▶ Set task: Which lines in the records contain the string "pizz"? Pull out each of them.

## Begin Records to process

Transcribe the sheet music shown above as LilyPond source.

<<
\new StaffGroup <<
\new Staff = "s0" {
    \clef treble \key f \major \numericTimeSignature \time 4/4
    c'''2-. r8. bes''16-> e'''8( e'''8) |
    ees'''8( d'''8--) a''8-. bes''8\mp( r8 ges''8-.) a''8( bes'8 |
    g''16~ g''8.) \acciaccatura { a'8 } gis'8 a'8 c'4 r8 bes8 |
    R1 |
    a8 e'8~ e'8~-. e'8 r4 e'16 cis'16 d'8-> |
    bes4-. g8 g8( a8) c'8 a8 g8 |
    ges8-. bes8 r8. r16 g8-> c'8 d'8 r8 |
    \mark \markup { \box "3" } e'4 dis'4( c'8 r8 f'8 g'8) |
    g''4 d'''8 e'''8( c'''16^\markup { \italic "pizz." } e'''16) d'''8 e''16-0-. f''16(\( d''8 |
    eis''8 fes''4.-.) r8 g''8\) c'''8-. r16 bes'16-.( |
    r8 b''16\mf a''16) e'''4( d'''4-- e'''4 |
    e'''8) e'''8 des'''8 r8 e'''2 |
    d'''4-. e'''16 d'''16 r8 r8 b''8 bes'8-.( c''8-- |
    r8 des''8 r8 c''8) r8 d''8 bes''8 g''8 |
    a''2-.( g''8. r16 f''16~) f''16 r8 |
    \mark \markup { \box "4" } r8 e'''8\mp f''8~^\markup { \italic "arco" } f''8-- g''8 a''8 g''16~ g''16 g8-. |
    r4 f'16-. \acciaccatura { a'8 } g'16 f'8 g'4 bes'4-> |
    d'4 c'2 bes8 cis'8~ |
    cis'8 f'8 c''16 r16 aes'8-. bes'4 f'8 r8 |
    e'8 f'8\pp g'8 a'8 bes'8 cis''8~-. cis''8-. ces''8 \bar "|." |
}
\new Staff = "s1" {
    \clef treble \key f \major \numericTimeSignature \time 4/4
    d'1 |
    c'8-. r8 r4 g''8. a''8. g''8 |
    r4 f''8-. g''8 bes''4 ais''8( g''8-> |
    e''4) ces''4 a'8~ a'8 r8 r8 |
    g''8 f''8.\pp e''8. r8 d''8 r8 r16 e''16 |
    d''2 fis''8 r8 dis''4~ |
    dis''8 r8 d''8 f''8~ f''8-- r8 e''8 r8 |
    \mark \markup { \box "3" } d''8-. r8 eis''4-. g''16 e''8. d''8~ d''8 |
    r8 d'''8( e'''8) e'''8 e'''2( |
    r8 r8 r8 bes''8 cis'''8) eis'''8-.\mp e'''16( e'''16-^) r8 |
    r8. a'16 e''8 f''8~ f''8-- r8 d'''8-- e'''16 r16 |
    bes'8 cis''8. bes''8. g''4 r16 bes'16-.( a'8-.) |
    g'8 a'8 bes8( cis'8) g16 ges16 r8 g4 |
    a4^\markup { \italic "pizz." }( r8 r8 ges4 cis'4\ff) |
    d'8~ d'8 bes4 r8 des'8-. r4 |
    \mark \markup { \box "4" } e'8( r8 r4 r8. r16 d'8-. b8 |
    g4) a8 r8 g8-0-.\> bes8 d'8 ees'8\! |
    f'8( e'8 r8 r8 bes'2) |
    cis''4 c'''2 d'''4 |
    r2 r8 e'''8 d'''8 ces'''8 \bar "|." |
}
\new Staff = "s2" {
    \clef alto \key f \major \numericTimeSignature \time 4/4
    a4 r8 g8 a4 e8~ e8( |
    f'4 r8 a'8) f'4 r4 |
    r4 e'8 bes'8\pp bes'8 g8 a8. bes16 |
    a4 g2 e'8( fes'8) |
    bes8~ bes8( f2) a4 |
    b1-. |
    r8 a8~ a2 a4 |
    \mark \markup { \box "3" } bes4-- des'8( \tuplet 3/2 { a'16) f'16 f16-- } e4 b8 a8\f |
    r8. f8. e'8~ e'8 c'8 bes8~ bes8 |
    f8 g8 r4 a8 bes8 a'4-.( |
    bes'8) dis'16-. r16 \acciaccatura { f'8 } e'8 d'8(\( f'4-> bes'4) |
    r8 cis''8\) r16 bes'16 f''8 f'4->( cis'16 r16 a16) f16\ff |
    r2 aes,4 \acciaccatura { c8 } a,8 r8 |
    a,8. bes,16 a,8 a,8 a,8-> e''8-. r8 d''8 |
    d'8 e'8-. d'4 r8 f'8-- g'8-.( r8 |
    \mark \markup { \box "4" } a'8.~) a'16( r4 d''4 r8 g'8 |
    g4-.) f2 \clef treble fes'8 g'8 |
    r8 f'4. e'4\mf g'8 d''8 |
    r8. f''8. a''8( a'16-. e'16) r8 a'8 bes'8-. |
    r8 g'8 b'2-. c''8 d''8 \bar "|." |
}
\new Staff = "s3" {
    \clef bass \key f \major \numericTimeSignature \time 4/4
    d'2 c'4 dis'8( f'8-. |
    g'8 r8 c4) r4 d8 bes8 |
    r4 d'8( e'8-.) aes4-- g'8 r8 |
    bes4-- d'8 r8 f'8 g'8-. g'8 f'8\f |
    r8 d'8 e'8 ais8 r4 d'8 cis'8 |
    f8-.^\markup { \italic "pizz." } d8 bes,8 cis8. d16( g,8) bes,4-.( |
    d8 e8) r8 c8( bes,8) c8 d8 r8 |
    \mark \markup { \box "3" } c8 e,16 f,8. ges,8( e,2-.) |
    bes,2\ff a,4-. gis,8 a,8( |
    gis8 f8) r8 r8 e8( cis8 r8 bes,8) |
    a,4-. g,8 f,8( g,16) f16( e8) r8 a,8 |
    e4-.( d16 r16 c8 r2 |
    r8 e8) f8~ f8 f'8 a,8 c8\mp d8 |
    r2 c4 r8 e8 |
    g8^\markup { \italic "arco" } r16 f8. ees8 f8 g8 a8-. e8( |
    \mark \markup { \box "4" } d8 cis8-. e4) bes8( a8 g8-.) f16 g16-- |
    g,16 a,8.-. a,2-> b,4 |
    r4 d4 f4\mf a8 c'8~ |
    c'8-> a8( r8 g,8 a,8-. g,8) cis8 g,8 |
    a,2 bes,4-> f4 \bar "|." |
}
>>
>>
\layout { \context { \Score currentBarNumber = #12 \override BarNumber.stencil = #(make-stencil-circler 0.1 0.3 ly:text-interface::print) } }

## End Records to process

▶ Output below:
    g''4 d'''8 e'''8( c'''16^\markup { \italic "pizz." } e'''16) d'''8 e''16-0-. f''16(\( d''8 |
    a4^\markup { \italic "pizz." }( r8 r8 ges4 cis'4\ff) |
    f8-.^\markup { \italic "pizz." } d8 bes,8 cis8. d16( g,8) bes,4-.( |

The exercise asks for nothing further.